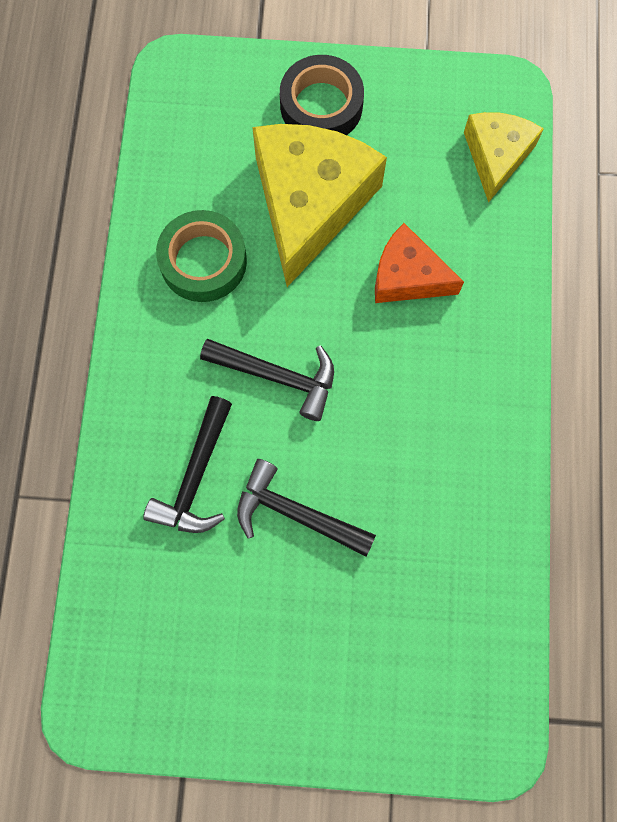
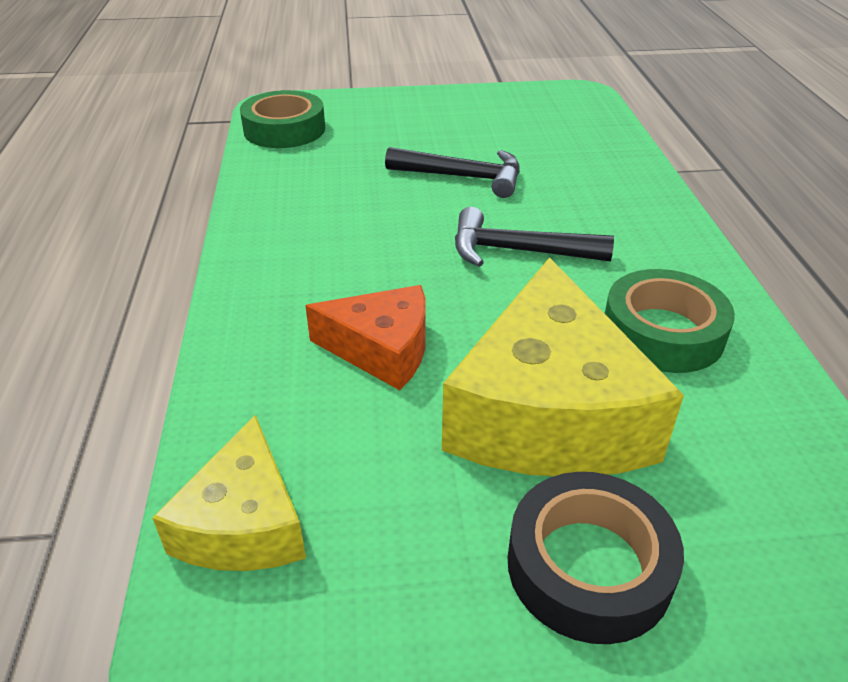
camera: 170 degrees right, 35 degrees down
(196, 477) = (568, 186): black hammer -> none
(481, 666) = (284, 129): none -> green tape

PROBLEM STATEMENT. Copy each line above exactly. Images do not belong in the copy.

RESPONSE.
camera: 170 degrees right, 35 degrees down
(196, 477) = (568, 186): black hammer -> none
(481, 666) = (284, 129): none -> green tape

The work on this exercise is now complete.